WORK INSTRUCTIONS –
Line by line, copy the entries exactly, excluding the pictures.

AVAILABLE RECORDS: Begin

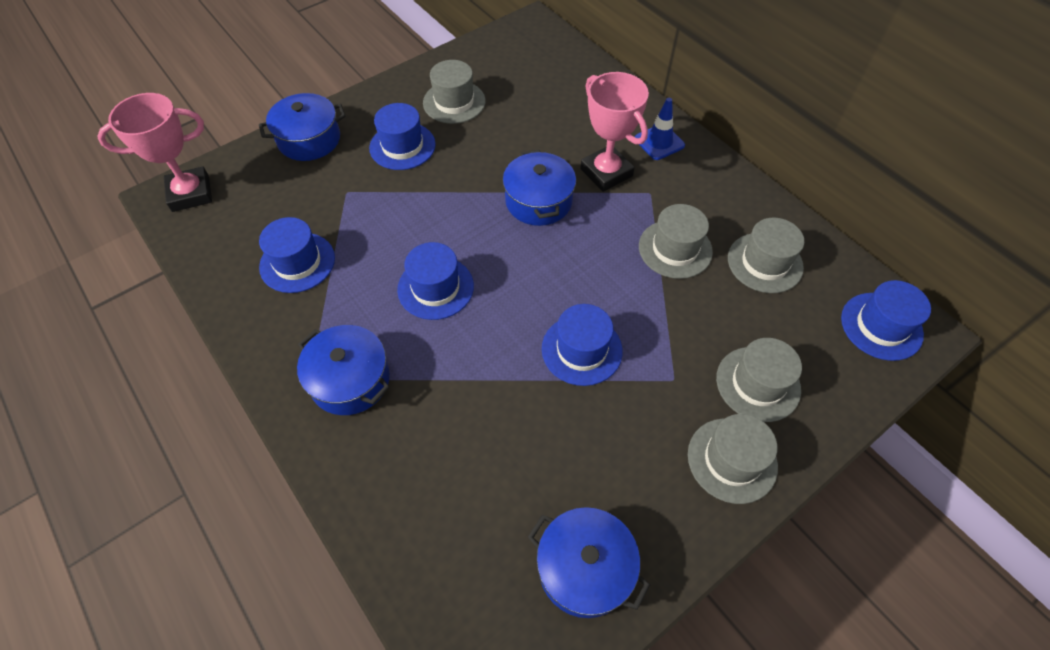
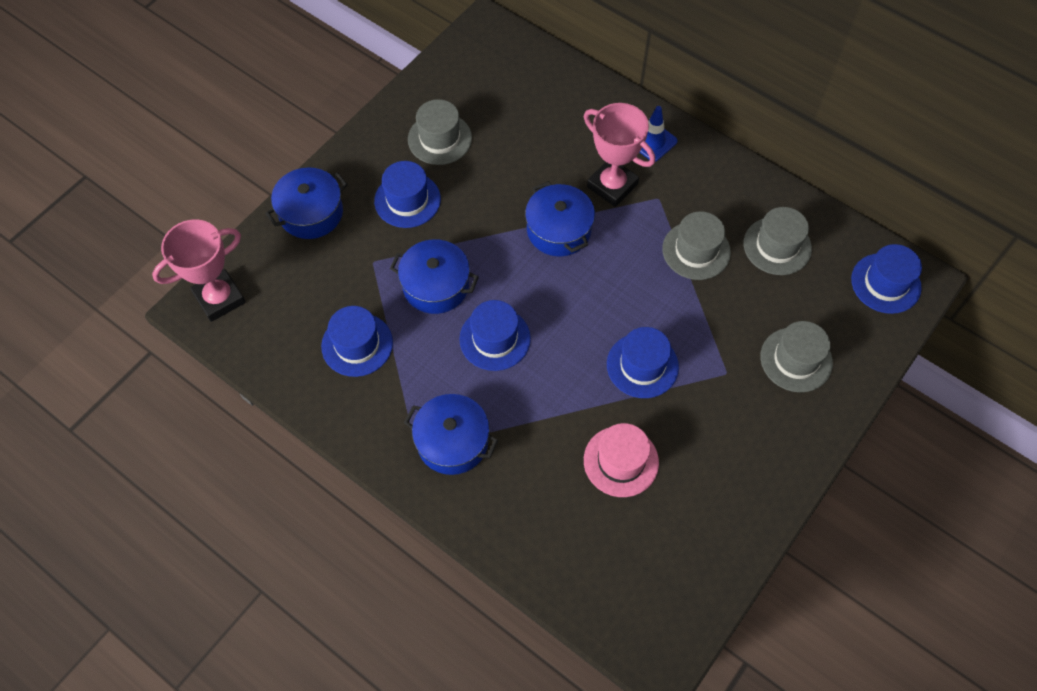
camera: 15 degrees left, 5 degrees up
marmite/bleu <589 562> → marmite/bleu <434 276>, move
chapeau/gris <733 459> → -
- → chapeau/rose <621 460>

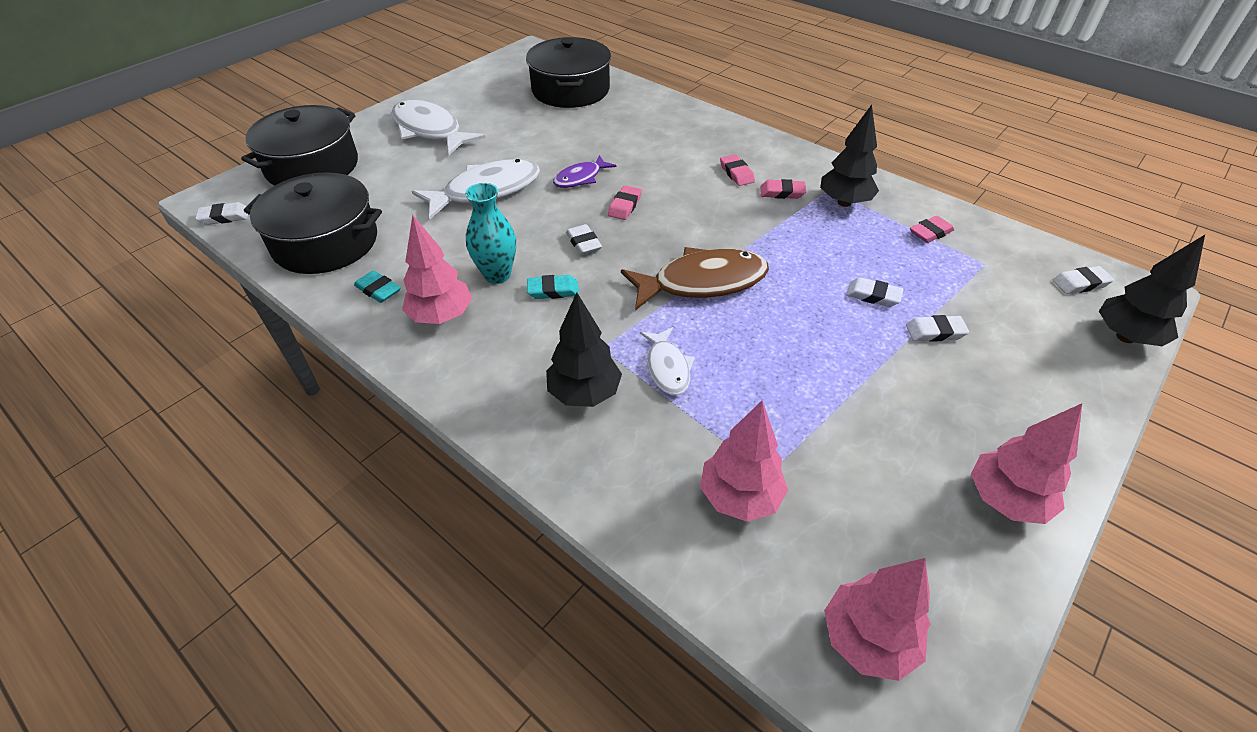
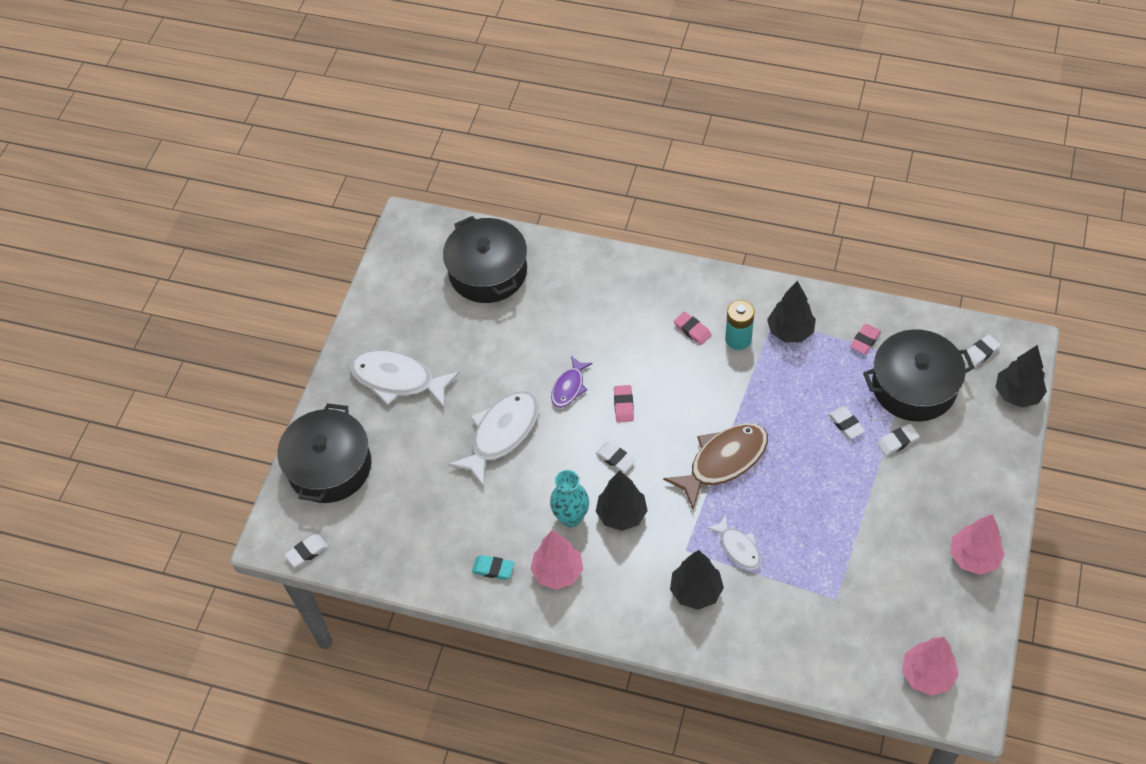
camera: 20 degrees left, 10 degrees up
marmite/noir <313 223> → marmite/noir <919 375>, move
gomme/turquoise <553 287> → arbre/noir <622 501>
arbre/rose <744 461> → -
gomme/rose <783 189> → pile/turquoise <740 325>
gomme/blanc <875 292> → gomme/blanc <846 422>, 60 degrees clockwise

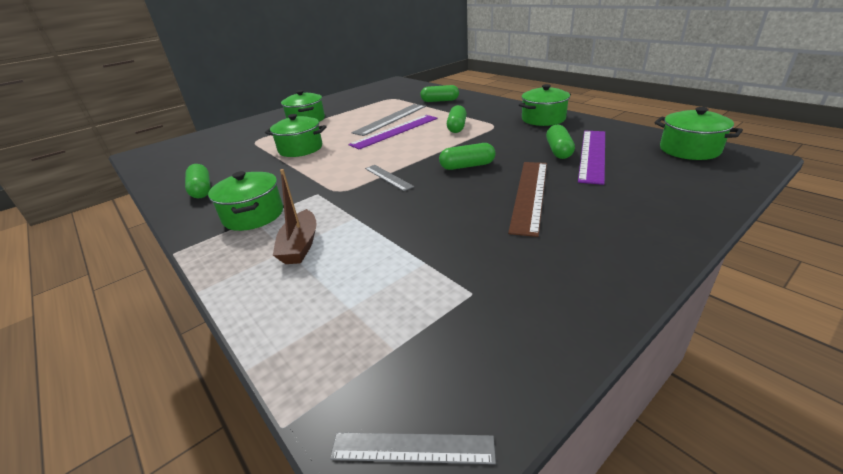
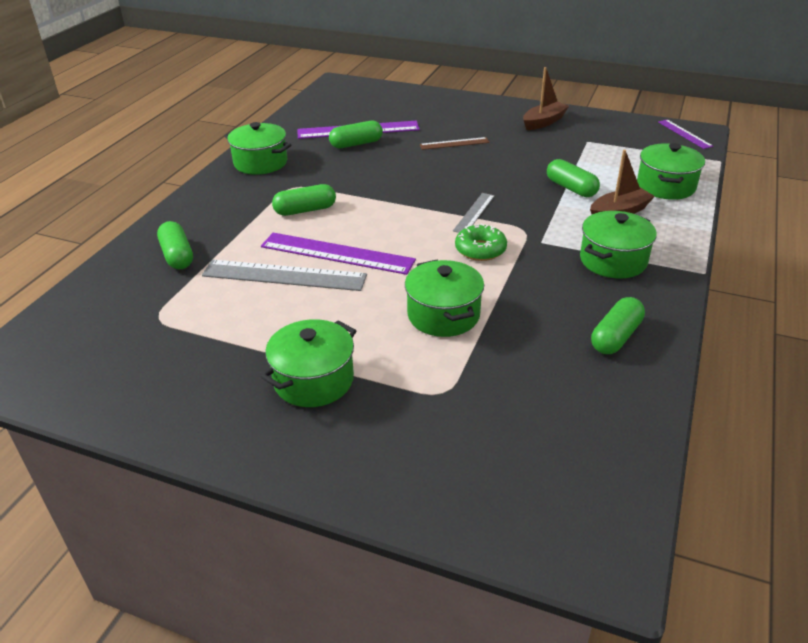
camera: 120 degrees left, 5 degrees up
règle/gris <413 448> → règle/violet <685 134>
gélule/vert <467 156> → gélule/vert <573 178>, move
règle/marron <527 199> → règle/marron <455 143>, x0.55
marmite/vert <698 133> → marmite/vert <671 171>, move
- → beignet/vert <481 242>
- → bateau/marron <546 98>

AVAILABLE RECORDS: End

EXERCISE ANSWER –
camera: 15 degrees left, 5 degrees up
marmite/bleu <589 562> → marmite/bleu <434 276>, move
chapeau/gris <733 459> → -
- → chapeau/rose <621 460>

camera: 20 degrees left, 10 degrees up
marmite/noir <313 223> → marmite/noir <919 375>, move
gomme/turquoise <553 287> → arbre/noir <622 501>
arbre/rose <744 461> → -
gomme/rose <783 189> → pile/turquoise <740 325>
gomme/blanc <875 292> → gomme/blanc <846 422>, 60 degrees clockwise

camera: 120 degrees left, 5 degrees up
règle/gris <413 448> → règle/violet <685 134>
gélule/vert <467 156> → gélule/vert <573 178>, move
règle/marron <527 199> → règle/marron <455 143>, x0.55
marmite/vert <698 133> → marmite/vert <671 171>, move
- → beignet/vert <481 242>
- → bateau/marron <546 98>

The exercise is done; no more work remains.